**Records from a data collection**

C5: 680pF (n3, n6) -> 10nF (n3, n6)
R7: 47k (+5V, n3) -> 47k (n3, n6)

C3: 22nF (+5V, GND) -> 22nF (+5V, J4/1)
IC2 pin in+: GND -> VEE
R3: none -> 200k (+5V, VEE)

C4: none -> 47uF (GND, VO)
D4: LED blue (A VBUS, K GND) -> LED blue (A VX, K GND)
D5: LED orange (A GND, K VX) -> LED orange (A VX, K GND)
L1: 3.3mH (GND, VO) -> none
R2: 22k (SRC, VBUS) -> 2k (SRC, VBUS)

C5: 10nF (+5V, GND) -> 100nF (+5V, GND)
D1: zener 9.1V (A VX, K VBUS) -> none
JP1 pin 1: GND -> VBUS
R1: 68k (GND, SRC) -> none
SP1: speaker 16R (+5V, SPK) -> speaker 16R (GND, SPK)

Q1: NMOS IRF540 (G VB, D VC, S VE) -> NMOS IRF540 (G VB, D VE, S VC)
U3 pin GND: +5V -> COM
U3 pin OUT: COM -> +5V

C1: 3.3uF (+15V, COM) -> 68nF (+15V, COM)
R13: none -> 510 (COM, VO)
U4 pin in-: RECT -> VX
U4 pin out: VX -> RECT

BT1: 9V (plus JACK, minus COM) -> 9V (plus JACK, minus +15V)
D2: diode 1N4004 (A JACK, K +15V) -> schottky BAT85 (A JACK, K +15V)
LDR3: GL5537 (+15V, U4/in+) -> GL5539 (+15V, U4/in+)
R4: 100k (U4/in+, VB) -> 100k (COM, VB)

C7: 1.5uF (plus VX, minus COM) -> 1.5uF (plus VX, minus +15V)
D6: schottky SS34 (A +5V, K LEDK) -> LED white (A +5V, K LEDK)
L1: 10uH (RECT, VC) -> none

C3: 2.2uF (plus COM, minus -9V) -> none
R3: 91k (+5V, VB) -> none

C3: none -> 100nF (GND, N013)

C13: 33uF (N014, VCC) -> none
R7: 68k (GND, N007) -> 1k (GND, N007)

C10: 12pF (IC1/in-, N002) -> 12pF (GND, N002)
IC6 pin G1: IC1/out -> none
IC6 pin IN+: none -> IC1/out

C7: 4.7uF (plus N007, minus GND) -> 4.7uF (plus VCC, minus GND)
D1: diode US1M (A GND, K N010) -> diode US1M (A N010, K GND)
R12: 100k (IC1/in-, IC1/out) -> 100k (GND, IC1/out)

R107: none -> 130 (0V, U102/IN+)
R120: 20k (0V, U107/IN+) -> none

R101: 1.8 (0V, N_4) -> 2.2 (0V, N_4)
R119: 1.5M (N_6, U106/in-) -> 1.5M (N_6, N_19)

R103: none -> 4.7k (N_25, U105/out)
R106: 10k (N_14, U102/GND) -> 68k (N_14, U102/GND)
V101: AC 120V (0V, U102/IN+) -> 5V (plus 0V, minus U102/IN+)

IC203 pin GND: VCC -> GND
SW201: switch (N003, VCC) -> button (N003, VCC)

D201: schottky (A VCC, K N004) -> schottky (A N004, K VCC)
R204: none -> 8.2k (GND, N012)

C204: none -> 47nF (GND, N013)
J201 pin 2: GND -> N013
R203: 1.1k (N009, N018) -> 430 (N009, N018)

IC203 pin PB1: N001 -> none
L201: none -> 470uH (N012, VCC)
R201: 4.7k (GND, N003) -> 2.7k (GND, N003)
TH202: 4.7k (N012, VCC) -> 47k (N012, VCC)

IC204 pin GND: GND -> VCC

**Exercise**
Please print exactly what appears from the first line of the data through the line with "BT1: 9V (plus", including both of those lines and nothing past them.

**Answer box**
C5: 680pF (n3, n6) -> 10nF (n3, n6)
R7: 47k (+5V, n3) -> 47k (n3, n6)

C3: 22nF (+5V, GND) -> 22nF (+5V, J4/1)
IC2 pin in+: GND -> VEE
R3: none -> 200k (+5V, VEE)

C4: none -> 47uF (GND, VO)
D4: LED blue (A VBUS, K GND) -> LED blue (A VX, K GND)
D5: LED orange (A GND, K VX) -> LED orange (A VX, K GND)
L1: 3.3mH (GND, VO) -> none
R2: 22k (SRC, VBUS) -> 2k (SRC, VBUS)

C5: 10nF (+5V, GND) -> 100nF (+5V, GND)
D1: zener 9.1V (A VX, K VBUS) -> none
JP1 pin 1: GND -> VBUS
R1: 68k (GND, SRC) -> none
SP1: speaker 16R (+5V, SPK) -> speaker 16R (GND, SPK)

Q1: NMOS IRF540 (G VB, D VC, S VE) -> NMOS IRF540 (G VB, D VE, S VC)
U3 pin GND: +5V -> COM
U3 pin OUT: COM -> +5V

C1: 3.3uF (+15V, COM) -> 68nF (+15V, COM)
R13: none -> 510 (COM, VO)
U4 pin in-: RECT -> VX
U4 pin out: VX -> RECT

BT1: 9V (plus JACK, minus COM) -> 9V (plus JACK, minus +15V)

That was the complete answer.